** WHAT TO PRODUCE **
Copy out the listing below exactly, please, and skip any pictures.

** SOURCE INFORMATION **
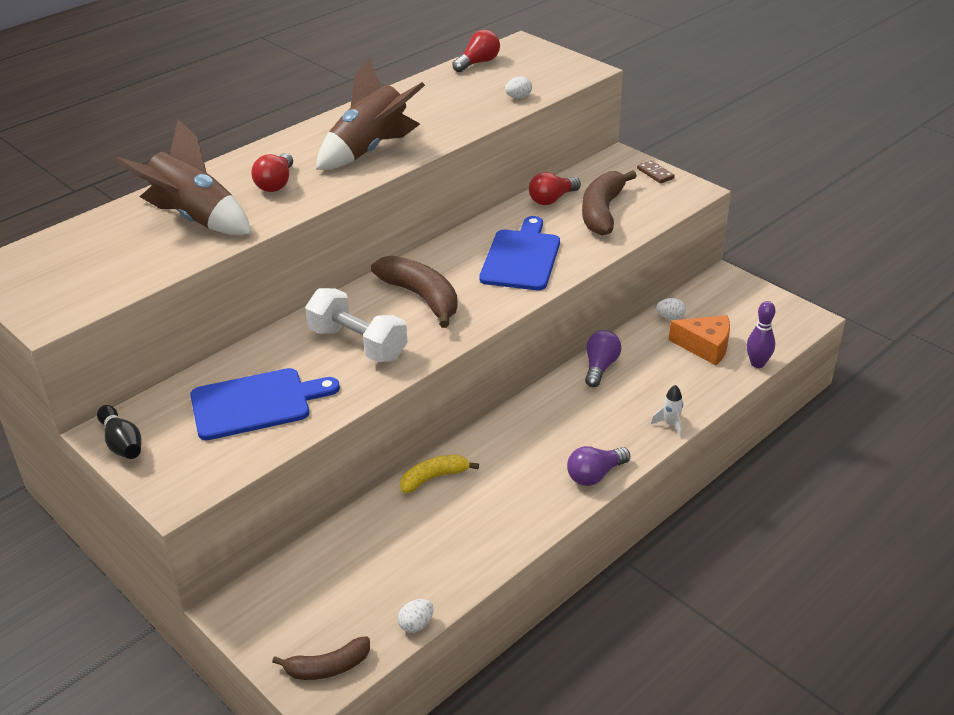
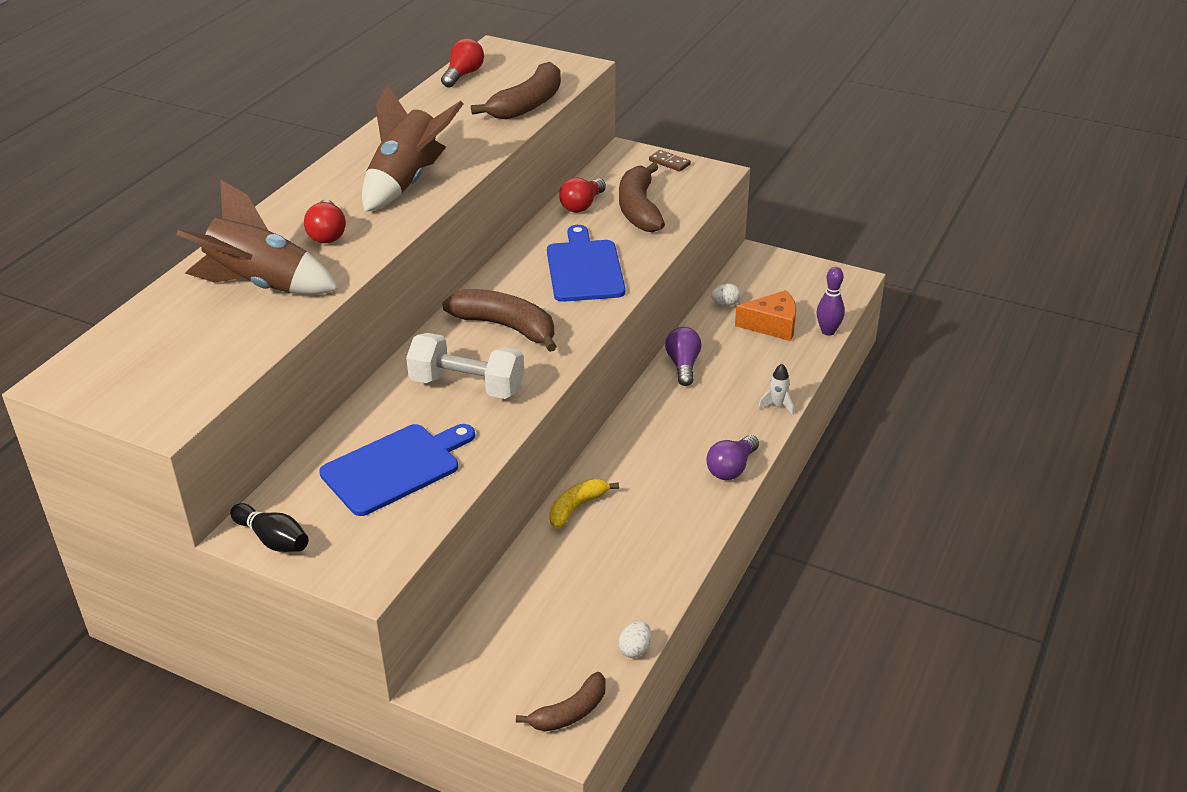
camera: 20 degrees left, 0 degrees up
(518, 97) = (528, 104): white egg -> brown banana

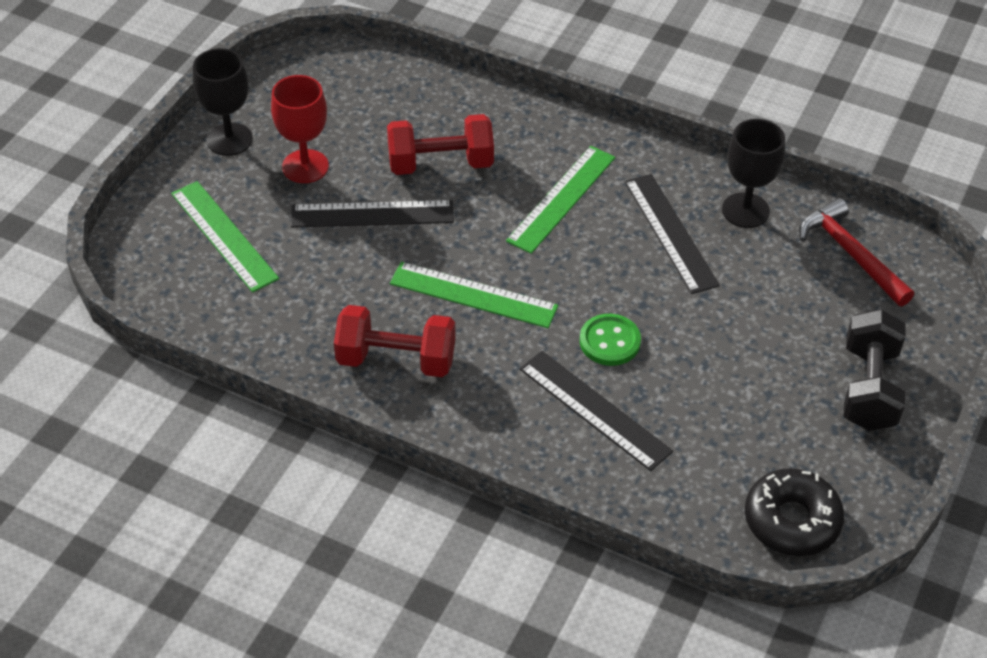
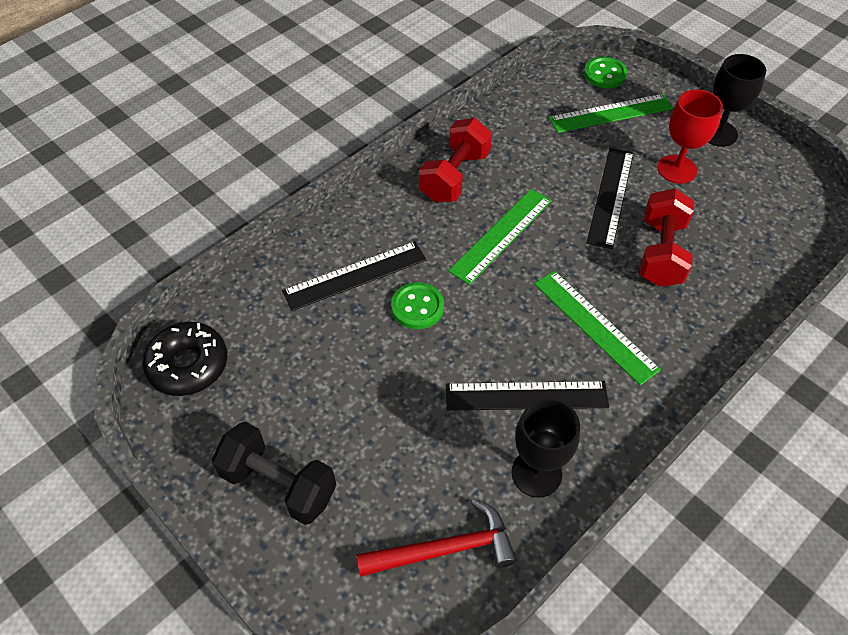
camera: 110 degrees right, 5 degrees up
(145, 253) = (605, 74): none -> green button

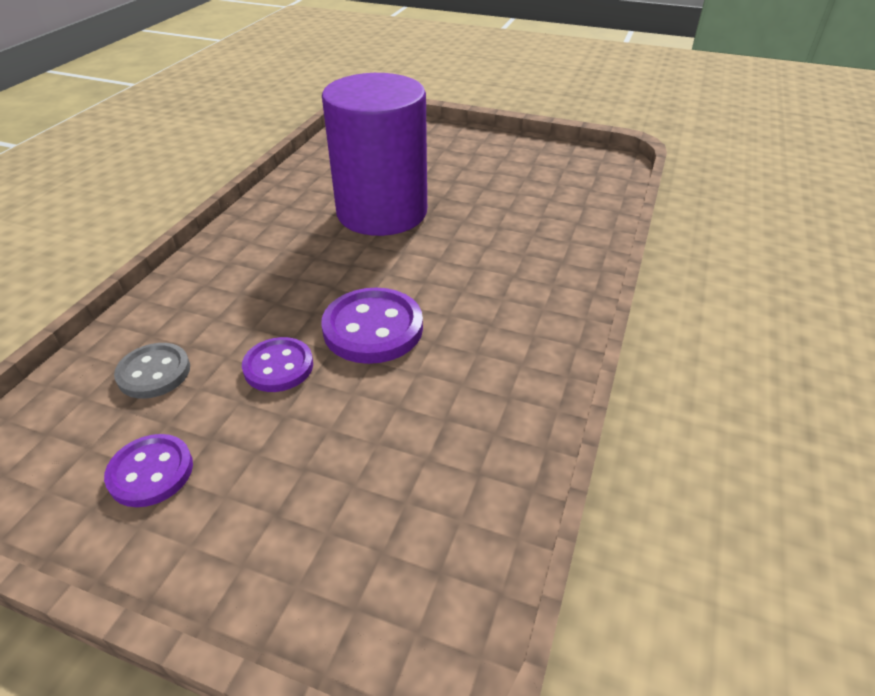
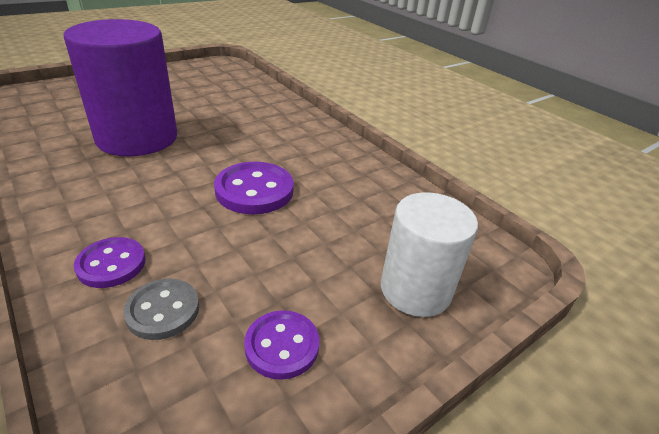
camera: 60 degrees left, 5 degrees down
(278, 367) = (241, 242): purple button -> purple button (111, 264)
(304, 550) = (415, 289): none -> white cylinder

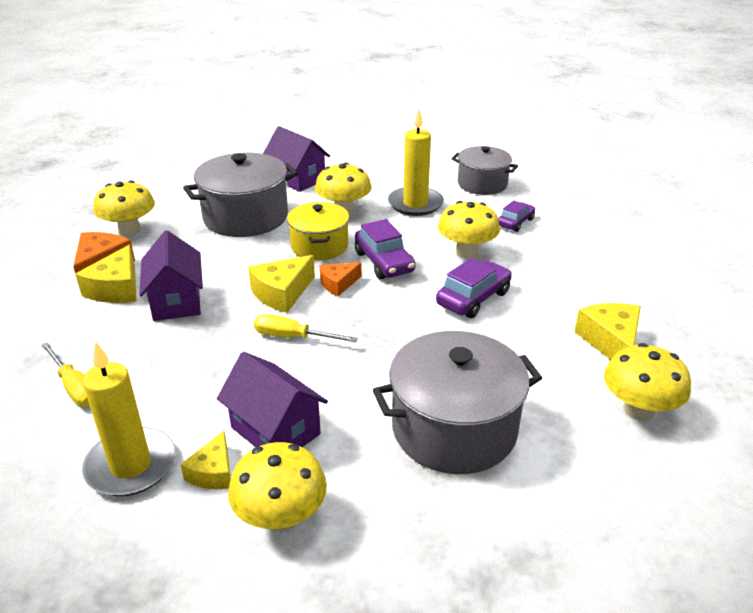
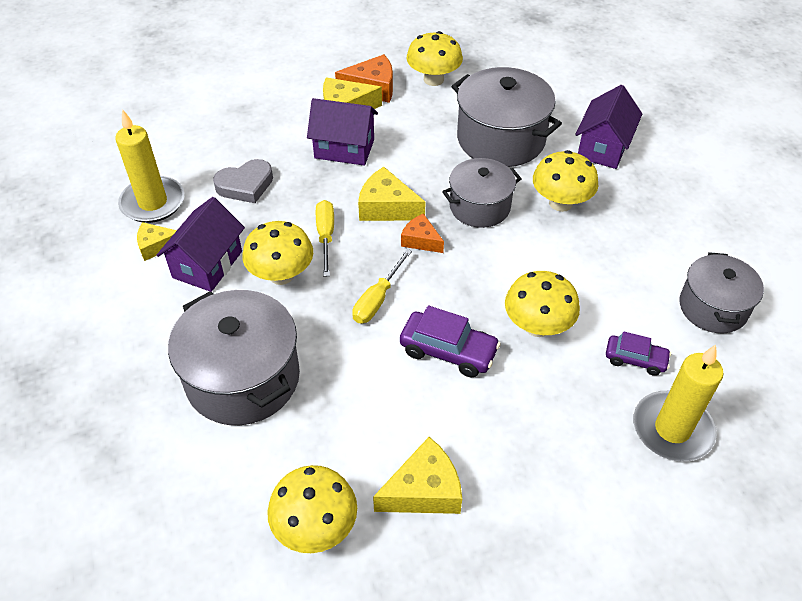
camera: 70 degrees right, 15 degrees up
(75, 387) = (220, 142): yellow screwdriver -> yellow screwdriver (377, 299)
(170, 380) = (245, 185): none -> grey heart
(176, 301) = (344, 149): purple house -> purple house turned 45 degrees clockwise
(281, 517) = (123, 297): yellow mushroom -> yellow mushroom (281, 275)
(319, 246) = (479, 206): yellow pot -> grey pot
(384, 262) = (477, 263): purple car -> none
(415, 204) = (616, 256): yellow candle -> yellow candle (672, 429)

** TASK RESPONSE **
camera: 20 degrees left, 0 degrees up
(518, 97) = (528, 104): white egg -> brown banana

camera: 110 degrees right, 5 degrees up
(145, 253) = (605, 74): none -> green button

camera: 60 degrees left, 5 degrees down
(278, 367) = (241, 242): purple button -> purple button (111, 264)
(304, 550) = (415, 289): none -> white cylinder

camera: 70 degrees right, 15 degrees up
(75, 387) = (220, 142): yellow screwdriver -> yellow screwdriver (377, 299)
(170, 380) = (245, 185): none -> grey heart
(176, 301) = (344, 149): purple house -> purple house turned 45 degrees clockwise
(281, 517) = (123, 297): yellow mushroom -> yellow mushroom (281, 275)
(319, 246) = (479, 206): yellow pot -> grey pot
(384, 262) = (477, 263): purple car -> none
(415, 204) = (616, 256): yellow candle -> yellow candle (672, 429)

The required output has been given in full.